* [TASK BRIEF] Wherever a line in the records contains the word "degrees", return that line.

* [RECORDS SHOWN]
-- Opening Marker --

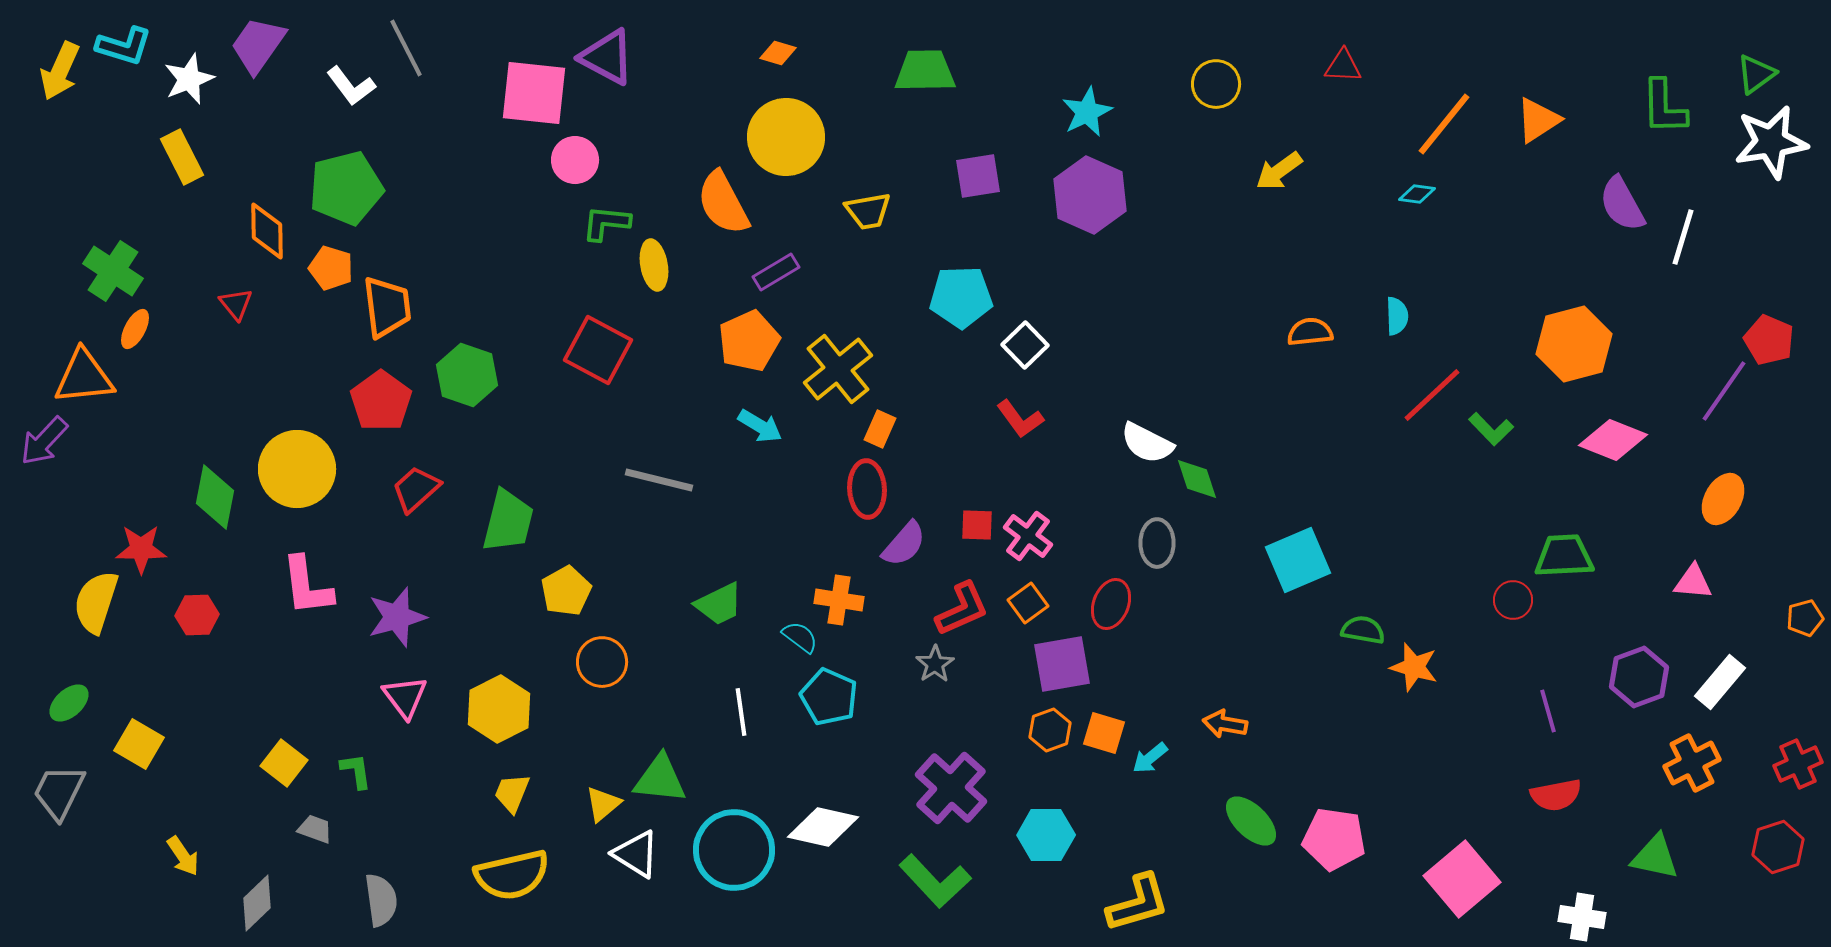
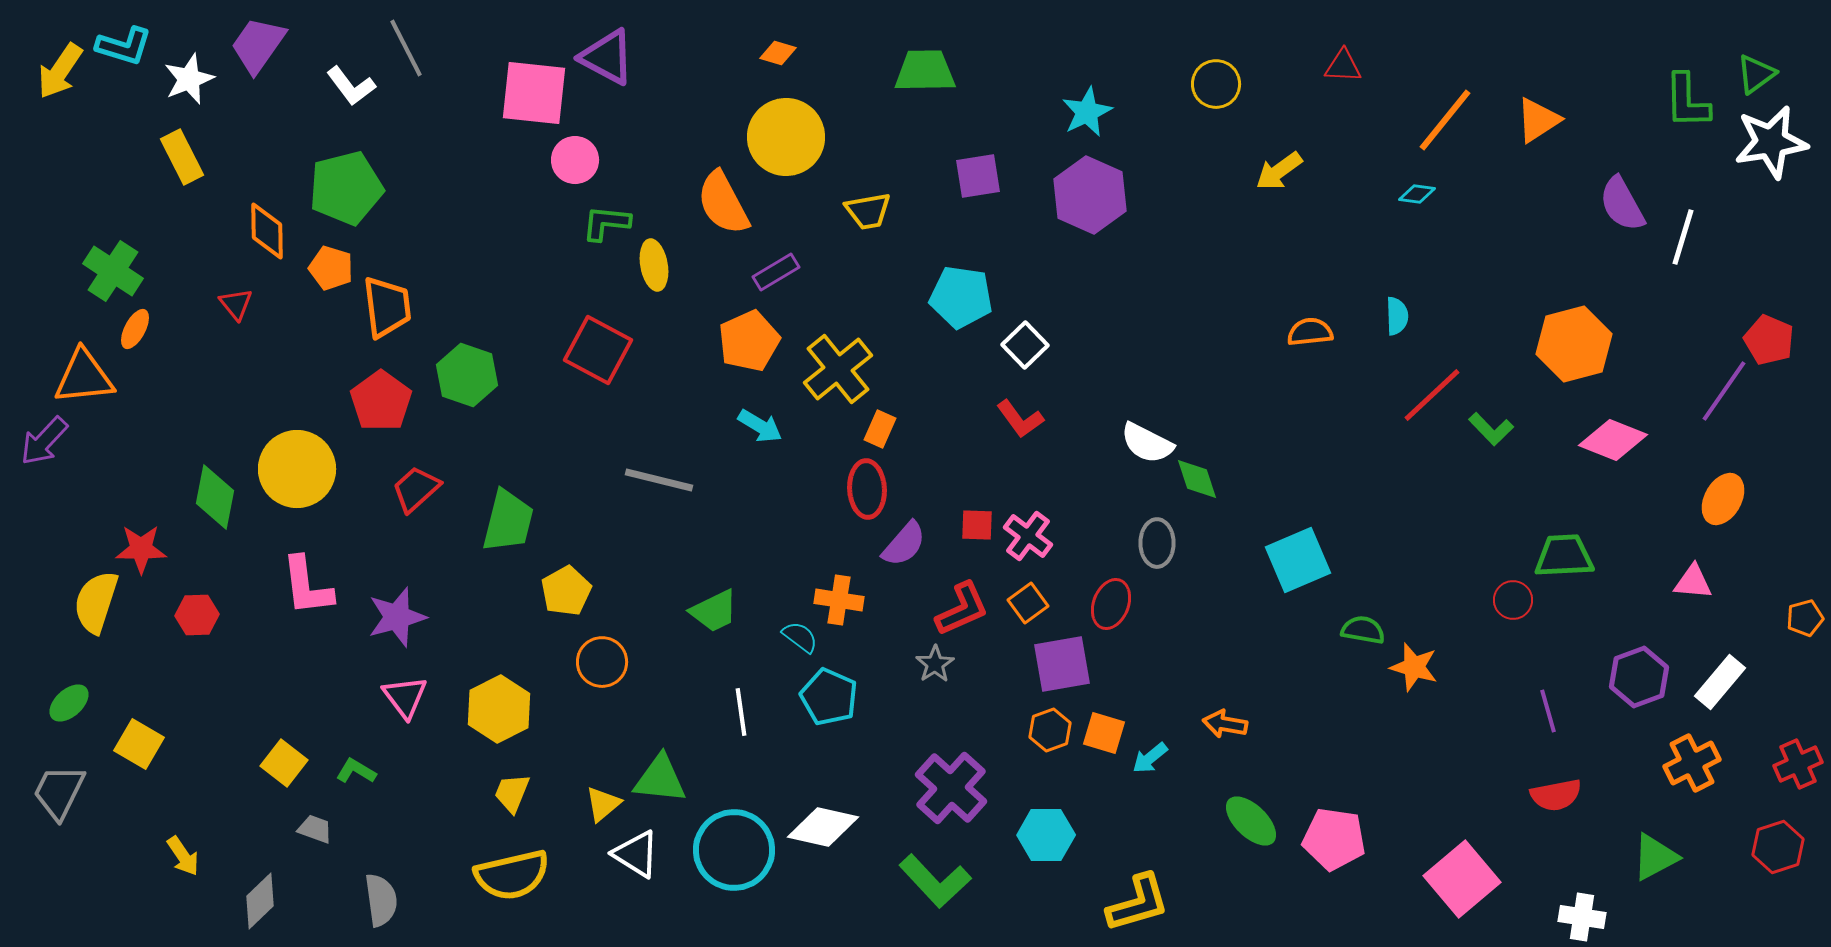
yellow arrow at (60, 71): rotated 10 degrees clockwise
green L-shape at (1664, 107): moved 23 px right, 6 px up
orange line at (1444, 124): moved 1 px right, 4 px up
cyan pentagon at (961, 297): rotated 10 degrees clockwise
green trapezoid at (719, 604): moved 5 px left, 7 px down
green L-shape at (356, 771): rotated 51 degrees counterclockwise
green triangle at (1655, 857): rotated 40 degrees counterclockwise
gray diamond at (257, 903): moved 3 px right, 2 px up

-- Closing Marker --

* [RESULT OF THIS EXERCISE]
yellow arrow at (60, 71): rotated 10 degrees clockwise
cyan pentagon at (961, 297): rotated 10 degrees clockwise
green L-shape at (356, 771): rotated 51 degrees counterclockwise
green triangle at (1655, 857): rotated 40 degrees counterclockwise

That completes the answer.